Only the lines containing "RESET" should appear in the answer, copied from the listing below.

BEGIN EXTRACTED INFORMATION

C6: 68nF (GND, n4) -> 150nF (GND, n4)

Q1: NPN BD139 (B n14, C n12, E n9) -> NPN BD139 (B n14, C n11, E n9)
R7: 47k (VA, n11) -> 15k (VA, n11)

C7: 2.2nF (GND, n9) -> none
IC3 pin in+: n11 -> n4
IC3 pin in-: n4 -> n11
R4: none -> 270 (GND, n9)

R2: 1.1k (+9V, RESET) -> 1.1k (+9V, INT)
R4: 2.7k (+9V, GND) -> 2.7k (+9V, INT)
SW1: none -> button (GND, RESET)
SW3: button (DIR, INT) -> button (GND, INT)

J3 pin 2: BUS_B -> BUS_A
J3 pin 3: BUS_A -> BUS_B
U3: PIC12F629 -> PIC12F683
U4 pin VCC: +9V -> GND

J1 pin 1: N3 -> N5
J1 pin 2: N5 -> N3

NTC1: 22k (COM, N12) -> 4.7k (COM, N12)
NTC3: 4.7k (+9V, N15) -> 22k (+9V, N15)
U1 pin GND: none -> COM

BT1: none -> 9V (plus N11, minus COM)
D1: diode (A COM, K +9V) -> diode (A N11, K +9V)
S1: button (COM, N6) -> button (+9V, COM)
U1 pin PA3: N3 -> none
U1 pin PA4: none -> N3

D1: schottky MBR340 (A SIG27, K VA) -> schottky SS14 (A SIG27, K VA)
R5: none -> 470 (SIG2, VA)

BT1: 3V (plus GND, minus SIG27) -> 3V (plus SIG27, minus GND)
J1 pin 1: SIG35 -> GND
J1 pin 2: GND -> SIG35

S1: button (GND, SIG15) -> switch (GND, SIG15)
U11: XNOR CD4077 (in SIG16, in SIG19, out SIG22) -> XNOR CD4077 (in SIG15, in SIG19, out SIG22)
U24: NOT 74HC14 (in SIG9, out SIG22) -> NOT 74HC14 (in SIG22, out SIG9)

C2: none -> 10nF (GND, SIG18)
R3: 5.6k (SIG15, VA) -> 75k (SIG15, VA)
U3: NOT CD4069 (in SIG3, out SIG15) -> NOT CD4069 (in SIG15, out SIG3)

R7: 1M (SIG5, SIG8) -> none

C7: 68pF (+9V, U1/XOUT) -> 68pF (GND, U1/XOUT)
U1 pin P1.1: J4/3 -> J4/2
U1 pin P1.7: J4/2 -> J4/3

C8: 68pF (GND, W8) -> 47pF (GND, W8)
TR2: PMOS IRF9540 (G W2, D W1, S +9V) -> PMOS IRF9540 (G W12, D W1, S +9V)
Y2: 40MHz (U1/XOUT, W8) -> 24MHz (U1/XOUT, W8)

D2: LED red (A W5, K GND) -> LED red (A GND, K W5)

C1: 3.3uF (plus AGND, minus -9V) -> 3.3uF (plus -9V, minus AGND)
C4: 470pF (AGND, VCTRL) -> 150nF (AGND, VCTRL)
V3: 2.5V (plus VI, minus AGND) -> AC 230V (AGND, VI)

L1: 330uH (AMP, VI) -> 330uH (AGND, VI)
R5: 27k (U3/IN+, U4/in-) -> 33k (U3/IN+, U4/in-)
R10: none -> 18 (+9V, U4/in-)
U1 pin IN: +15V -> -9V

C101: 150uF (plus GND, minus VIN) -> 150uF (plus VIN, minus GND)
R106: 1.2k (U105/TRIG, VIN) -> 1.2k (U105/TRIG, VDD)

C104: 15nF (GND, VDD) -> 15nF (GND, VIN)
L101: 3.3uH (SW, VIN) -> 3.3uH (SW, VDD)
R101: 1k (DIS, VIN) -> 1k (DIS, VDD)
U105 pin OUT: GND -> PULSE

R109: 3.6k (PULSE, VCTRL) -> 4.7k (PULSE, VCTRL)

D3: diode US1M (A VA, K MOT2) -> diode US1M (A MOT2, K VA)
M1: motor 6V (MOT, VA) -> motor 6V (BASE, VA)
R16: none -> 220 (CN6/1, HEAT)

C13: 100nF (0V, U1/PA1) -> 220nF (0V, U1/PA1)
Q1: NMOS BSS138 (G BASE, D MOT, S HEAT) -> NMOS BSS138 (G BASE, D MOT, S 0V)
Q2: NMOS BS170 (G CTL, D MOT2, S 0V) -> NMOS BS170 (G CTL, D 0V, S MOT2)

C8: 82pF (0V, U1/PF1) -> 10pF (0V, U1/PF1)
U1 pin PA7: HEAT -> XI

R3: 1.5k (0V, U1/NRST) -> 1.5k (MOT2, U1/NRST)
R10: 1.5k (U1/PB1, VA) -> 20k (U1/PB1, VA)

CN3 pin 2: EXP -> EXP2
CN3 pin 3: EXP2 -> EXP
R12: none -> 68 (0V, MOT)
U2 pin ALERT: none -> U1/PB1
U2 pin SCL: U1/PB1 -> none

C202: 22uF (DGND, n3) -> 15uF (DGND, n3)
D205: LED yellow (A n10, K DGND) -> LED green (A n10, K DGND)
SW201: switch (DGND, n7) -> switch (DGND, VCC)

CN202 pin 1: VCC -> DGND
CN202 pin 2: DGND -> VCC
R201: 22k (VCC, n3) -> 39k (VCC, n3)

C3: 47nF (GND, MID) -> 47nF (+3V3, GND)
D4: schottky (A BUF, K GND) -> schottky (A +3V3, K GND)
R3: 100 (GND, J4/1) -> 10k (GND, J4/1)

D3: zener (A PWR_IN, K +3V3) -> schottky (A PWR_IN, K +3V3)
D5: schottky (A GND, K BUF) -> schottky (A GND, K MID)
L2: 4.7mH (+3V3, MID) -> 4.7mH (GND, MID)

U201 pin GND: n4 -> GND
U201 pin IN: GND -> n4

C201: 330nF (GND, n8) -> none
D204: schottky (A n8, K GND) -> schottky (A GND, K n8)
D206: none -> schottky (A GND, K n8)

END EXTRACTED INFORMATION

--- SOLUTION TO THIS TASK ---
R2: 1.1k (+9V, RESET) -> 1.1k (+9V, INT)
SW1: none -> button (GND, RESET)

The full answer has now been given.